◆ AIM OF THE TASK ◆
Lay out the part of the data that opens with the line containing "white star: rotated 12" and closes with the line containing "green circle: moved 7 px right" as a Markdown table with the columns Step and Change. Give each line its own numbered row, and leave out any blank lines.

◆ STORED RECORDS ◆
'''

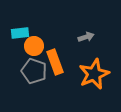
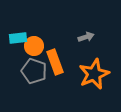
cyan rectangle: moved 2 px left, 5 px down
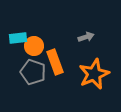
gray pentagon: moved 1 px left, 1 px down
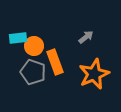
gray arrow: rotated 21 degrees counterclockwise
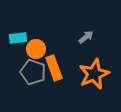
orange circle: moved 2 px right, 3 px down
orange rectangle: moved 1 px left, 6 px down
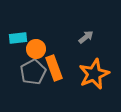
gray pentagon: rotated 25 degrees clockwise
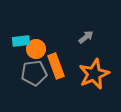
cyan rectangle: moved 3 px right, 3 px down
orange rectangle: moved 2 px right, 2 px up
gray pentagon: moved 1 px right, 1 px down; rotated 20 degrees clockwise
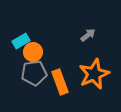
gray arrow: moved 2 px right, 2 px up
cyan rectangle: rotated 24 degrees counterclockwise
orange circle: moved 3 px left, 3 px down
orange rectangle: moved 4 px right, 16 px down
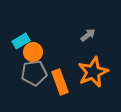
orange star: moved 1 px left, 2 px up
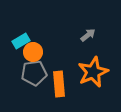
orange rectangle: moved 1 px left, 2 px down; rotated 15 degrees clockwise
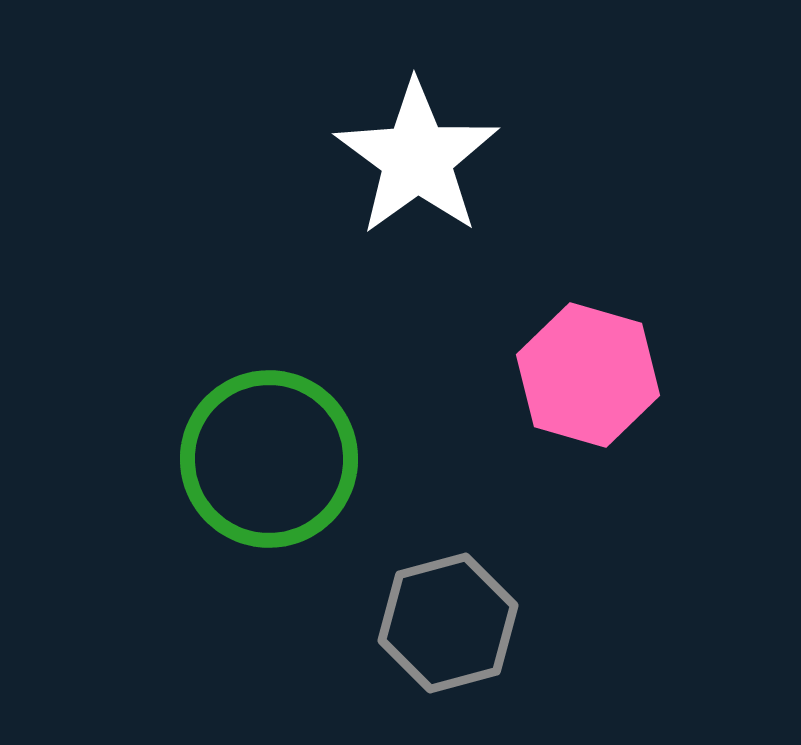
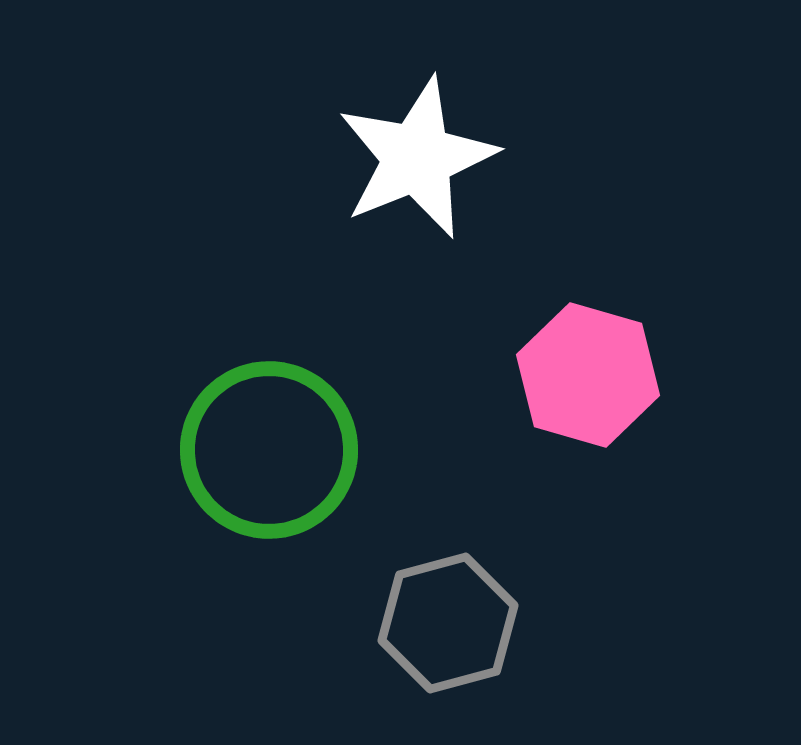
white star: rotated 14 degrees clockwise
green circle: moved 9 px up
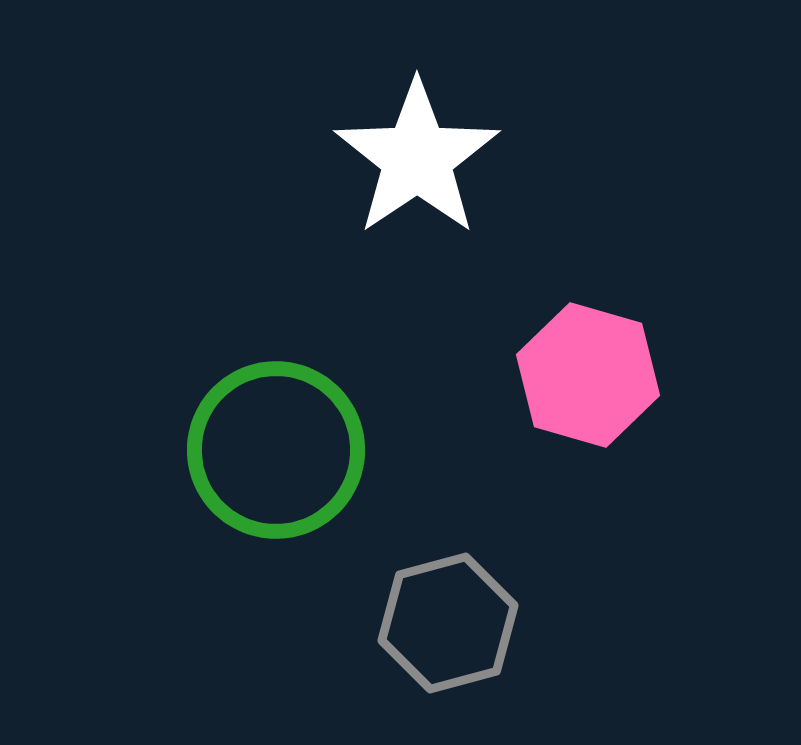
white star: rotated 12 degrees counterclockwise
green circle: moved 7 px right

'''
'''

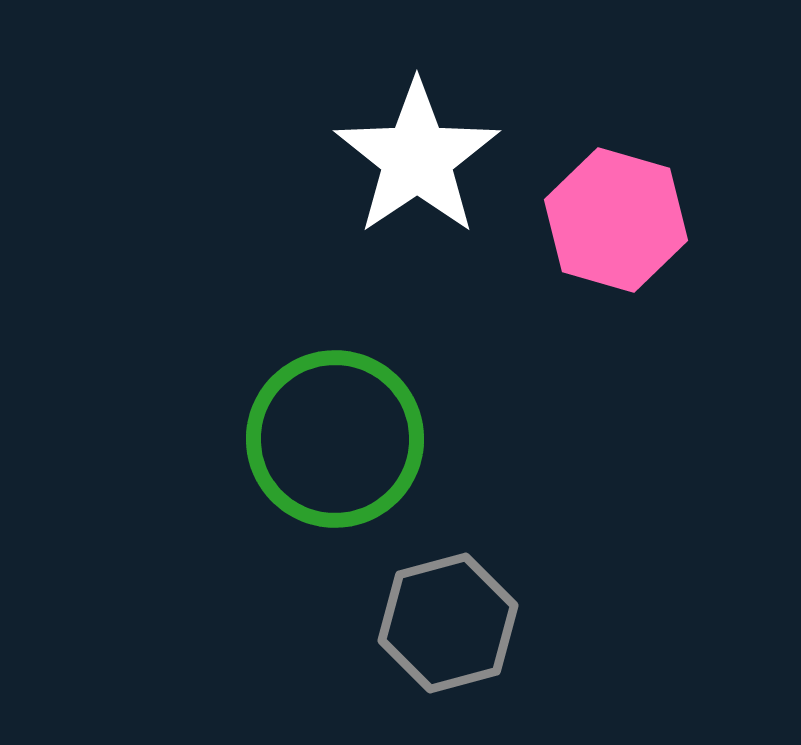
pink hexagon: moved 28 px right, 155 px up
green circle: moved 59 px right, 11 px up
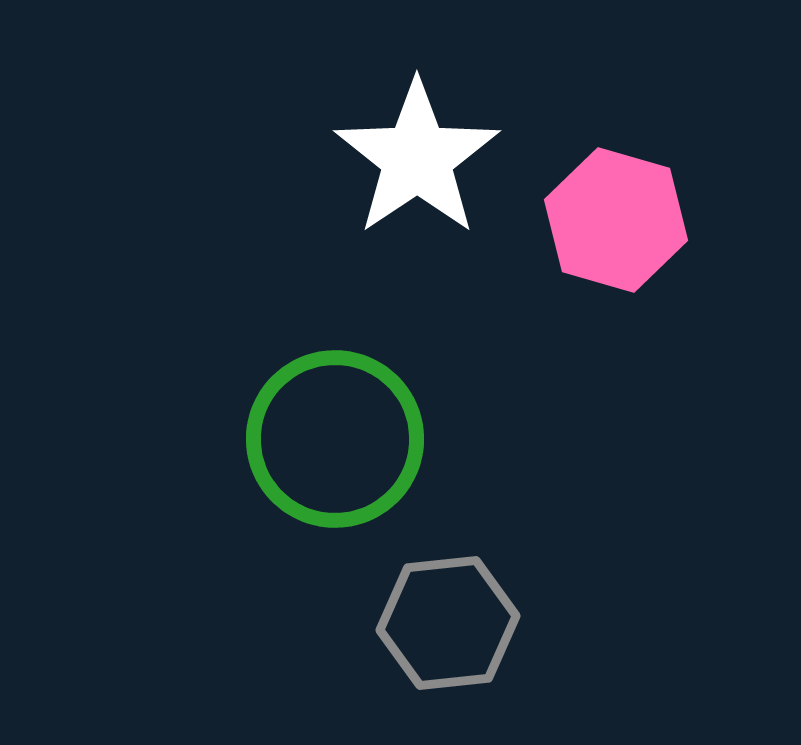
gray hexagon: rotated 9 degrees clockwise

'''

◆ WRITTEN SOLUTION ◆
| Step | Change |
|---|---|
| 1 | white star: rotated 12 degrees counterclockwise |
| 2 | green circle: moved 7 px right |